**EXERCISE REQUIREMENTS:**
Turn the movement lines in the rows below into a JSON list of strings, one per line, skipping blank lines. Keep the pictures out of your answer.

[Stored records]
<<<<

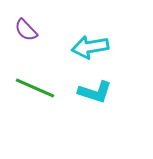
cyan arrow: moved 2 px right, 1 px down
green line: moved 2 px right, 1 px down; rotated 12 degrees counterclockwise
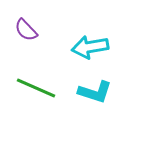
green line: moved 1 px right
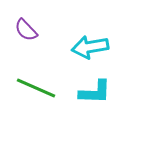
cyan L-shape: rotated 16 degrees counterclockwise
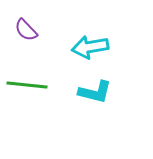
green line: moved 9 px left, 3 px up; rotated 18 degrees counterclockwise
cyan L-shape: rotated 12 degrees clockwise
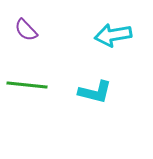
cyan arrow: moved 23 px right, 12 px up
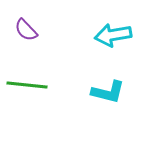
cyan L-shape: moved 13 px right
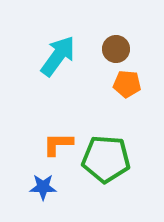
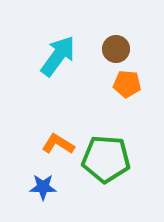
orange L-shape: rotated 32 degrees clockwise
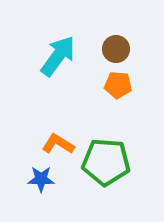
orange pentagon: moved 9 px left, 1 px down
green pentagon: moved 3 px down
blue star: moved 2 px left, 8 px up
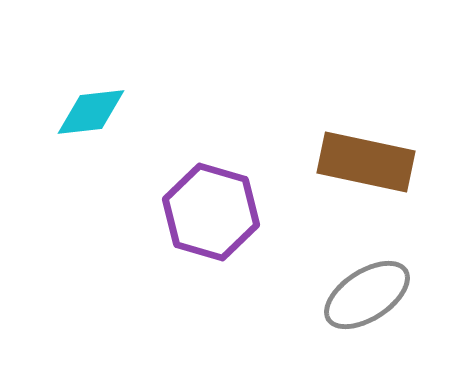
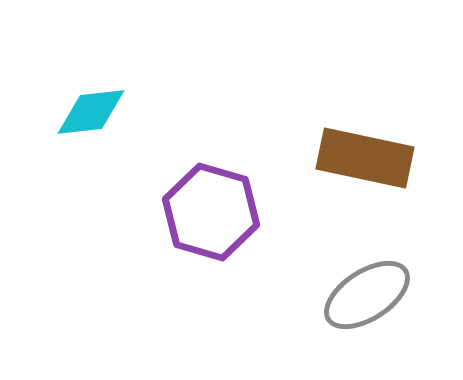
brown rectangle: moved 1 px left, 4 px up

>>>>

**RESPONSE TO THIS TASK:**
[
  "cyan arrow: moved 2 px right, 1 px down",
  "green line: moved 2 px right, 1 px down; rotated 12 degrees counterclockwise",
  "green line: moved 1 px right",
  "cyan L-shape: rotated 16 degrees counterclockwise",
  "green line: moved 9 px left, 3 px up; rotated 18 degrees counterclockwise",
  "cyan L-shape: rotated 12 degrees clockwise",
  "cyan arrow: moved 23 px right, 12 px up",
  "cyan L-shape: moved 13 px right",
  "orange L-shape: rotated 32 degrees clockwise",
  "orange pentagon: moved 9 px left, 1 px down",
  "green pentagon: moved 3 px down",
  "blue star: moved 2 px left, 8 px up",
  "brown rectangle: moved 1 px left, 4 px up"
]